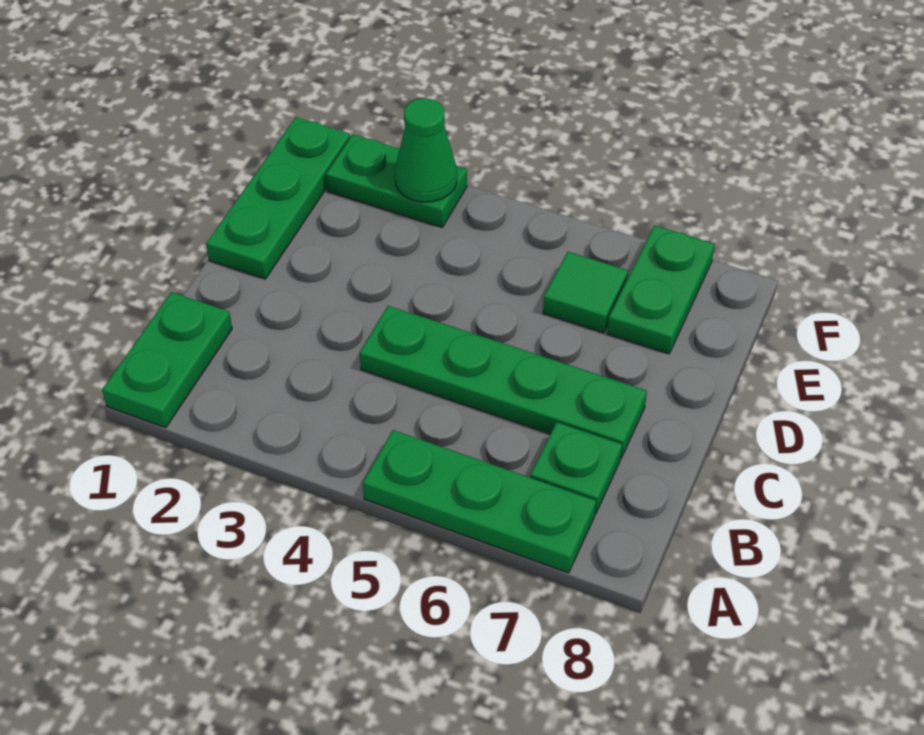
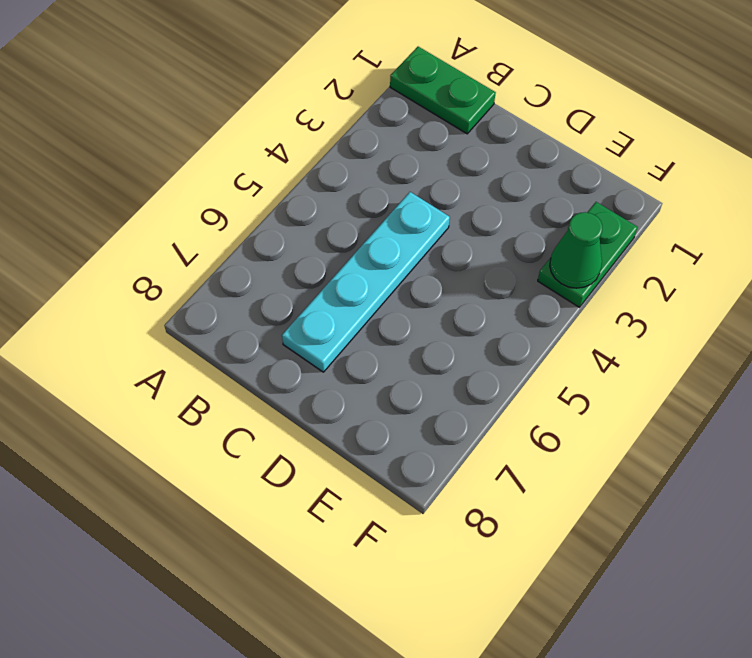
cyan plate C4:C7 level 1 -> green plate C4:C7 level 1
none -> green plate A5:A7 level 1
none -> green plate B7 level 1

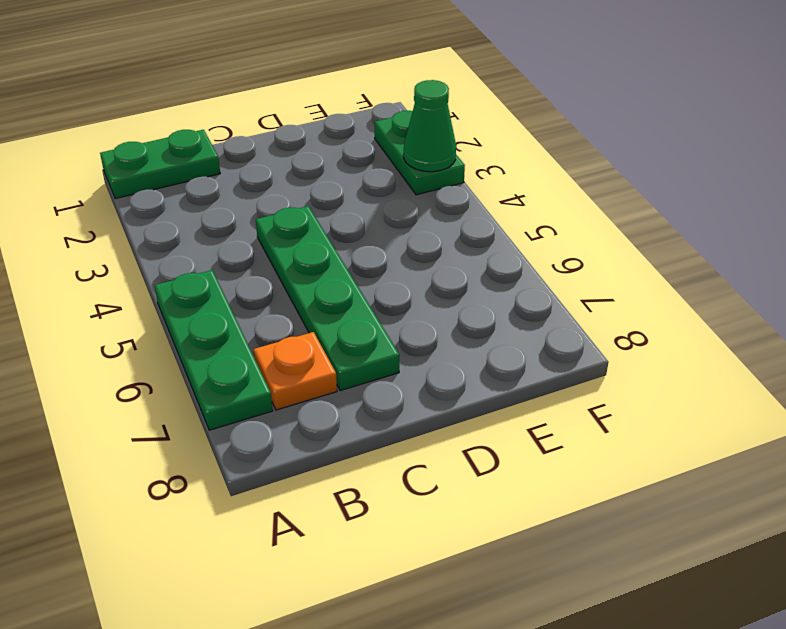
orange plate B7 level 1 -> green plate B7 level 1
none -> green plate D1:F1 level 1
none -> green tile E6 level 1

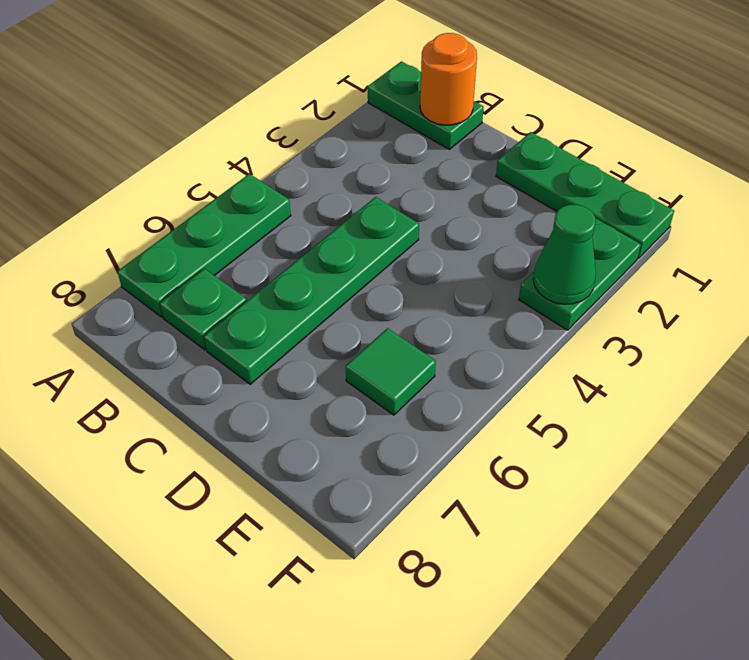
orange round brick B1 level 2 -> none
none -> green plate E7:F7 level 1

------------------------------------

WORK REQUEST
Nothing but an exact copy of the data, without pictures, should be returned.

ANSWER TO THIS PROBLEM
cyan plate C4:C7 level 1 -> green plate C4:C7 level 1
none -> green plate A5:A7 level 1
none -> green plate B7 level 1

orange plate B7 level 1 -> green plate B7 level 1
none -> green plate D1:F1 level 1
none -> green tile E6 level 1

orange round brick B1 level 2 -> none
none -> green plate E7:F7 level 1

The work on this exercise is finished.